PROBLEM DESCRIPTION: Write every line of the material below as a JSON list of strings, one string per line, with blank lines omitted.

RECORDS FOR THIS TASK:
[Start]

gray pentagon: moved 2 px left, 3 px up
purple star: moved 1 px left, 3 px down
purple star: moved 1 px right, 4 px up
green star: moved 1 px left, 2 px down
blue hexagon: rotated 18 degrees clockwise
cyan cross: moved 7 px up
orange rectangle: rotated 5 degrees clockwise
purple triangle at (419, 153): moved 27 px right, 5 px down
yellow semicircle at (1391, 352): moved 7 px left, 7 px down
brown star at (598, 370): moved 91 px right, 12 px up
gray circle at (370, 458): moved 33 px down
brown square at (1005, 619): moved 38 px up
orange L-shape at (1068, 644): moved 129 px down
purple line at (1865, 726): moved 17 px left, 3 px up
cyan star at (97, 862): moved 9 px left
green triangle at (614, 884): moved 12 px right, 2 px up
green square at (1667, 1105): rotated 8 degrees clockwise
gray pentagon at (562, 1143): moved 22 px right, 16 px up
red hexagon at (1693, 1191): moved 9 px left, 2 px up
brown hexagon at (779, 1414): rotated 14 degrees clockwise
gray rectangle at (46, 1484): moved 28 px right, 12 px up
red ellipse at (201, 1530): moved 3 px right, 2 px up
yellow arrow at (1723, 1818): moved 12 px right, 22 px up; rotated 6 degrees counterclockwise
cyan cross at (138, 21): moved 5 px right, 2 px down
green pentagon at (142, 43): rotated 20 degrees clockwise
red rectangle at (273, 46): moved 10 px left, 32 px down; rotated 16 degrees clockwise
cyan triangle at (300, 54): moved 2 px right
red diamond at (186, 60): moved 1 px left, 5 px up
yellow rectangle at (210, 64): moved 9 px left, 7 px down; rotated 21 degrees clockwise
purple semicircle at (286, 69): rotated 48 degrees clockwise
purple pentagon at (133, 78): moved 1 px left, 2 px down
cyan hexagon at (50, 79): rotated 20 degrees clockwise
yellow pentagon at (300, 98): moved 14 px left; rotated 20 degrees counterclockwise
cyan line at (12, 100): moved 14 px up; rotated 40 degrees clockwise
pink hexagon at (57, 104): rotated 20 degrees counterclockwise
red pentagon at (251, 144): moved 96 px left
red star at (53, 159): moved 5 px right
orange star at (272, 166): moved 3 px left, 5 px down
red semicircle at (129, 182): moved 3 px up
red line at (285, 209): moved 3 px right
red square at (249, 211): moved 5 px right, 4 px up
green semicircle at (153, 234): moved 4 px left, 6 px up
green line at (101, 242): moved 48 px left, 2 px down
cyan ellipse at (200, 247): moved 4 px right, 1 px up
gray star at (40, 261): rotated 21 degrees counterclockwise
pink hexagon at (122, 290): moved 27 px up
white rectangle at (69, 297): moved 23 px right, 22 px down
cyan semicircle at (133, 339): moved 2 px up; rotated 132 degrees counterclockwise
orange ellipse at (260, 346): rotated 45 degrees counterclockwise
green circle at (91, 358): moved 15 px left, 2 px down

[End]

FULL OUTPUT:
[
  "gray pentagon: moved 2 px left, 3 px up",
  "purple star: moved 1 px left, 3 px down",
  "purple star: moved 1 px right, 4 px up",
  "green star: moved 1 px left, 2 px down",
  "blue hexagon: rotated 18 degrees clockwise",
  "cyan cross: moved 7 px up",
  "orange rectangle: rotated 5 degrees clockwise",
  "purple triangle at (419, 153): moved 27 px right, 5 px down",
  "yellow semicircle at (1391, 352): moved 7 px left, 7 px down",
  "brown star at (598, 370): moved 91 px right, 12 px up",
  "gray circle at (370, 458): moved 33 px down",
  "brown square at (1005, 619): moved 38 px up",
  "orange L-shape at (1068, 644): moved 129 px down",
  "purple line at (1865, 726): moved 17 px left, 3 px up",
  "cyan star at (97, 862): moved 9 px left",
  "green triangle at (614, 884): moved 12 px right, 2 px up",
  "green square at (1667, 1105): rotated 8 degrees clockwise",
  "gray pentagon at (562, 1143): moved 22 px right, 16 px up",
  "red hexagon at (1693, 1191): moved 9 px left, 2 px up",
  "brown hexagon at (779, 1414): rotated 14 degrees clockwise",
  "gray rectangle at (46, 1484): moved 28 px right, 12 px up",
  "red ellipse at (201, 1530): moved 3 px right, 2 px up",
  "yellow arrow at (1723, 1818): moved 12 px right, 22 px up; rotated 6 degrees counterclockwise",
  "cyan cross at (138, 21): moved 5 px right, 2 px down",
  "green pentagon at (142, 43): rotated 20 degrees clockwise",
  "red rectangle at (273, 46): moved 10 px left, 32 px down; rotated 16 degrees clockwise",
  "cyan triangle at (300, 54): moved 2 px right",
  "red diamond at (186, 60): moved 1 px left, 5 px up",
  "yellow rectangle at (210, 64): moved 9 px left, 7 px down; rotated 21 degrees clockwise",
  "purple semicircle at (286, 69): rotated 48 degrees clockwise",
  "purple pentagon at (133, 78): moved 1 px left, 2 px down",
  "cyan hexagon at (50, 79): rotated 20 degrees clockwise",
  "yellow pentagon at (300, 98): moved 14 px left; rotated 20 degrees counterclockwise",
  "cyan line at (12, 100): moved 14 px up; rotated 40 degrees clockwise",
  "pink hexagon at (57, 104): rotated 20 degrees counterclockwise",
  "red pentagon at (251, 144): moved 96 px left",
  "red star at (53, 159): moved 5 px right",
  "orange star at (272, 166): moved 3 px left, 5 px down",
  "red semicircle at (129, 182): moved 3 px up",
  "red line at (285, 209): moved 3 px right",
  "red square at (249, 211): moved 5 px right, 4 px up",
  "green semicircle at (153, 234): moved 4 px left, 6 px up",
  "green line at (101, 242): moved 48 px left, 2 px down",
  "cyan ellipse at (200, 247): moved 4 px right, 1 px up",
  "gray star at (40, 261): rotated 21 degrees counterclockwise",
  "pink hexagon at (122, 290): moved 27 px up",
  "white rectangle at (69, 297): moved 23 px right, 22 px down",
  "cyan semicircle at (133, 339): moved 2 px up; rotated 132 degrees counterclockwise",
  "orange ellipse at (260, 346): rotated 45 degrees counterclockwise",
  "green circle at (91, 358): moved 15 px left, 2 px down"
]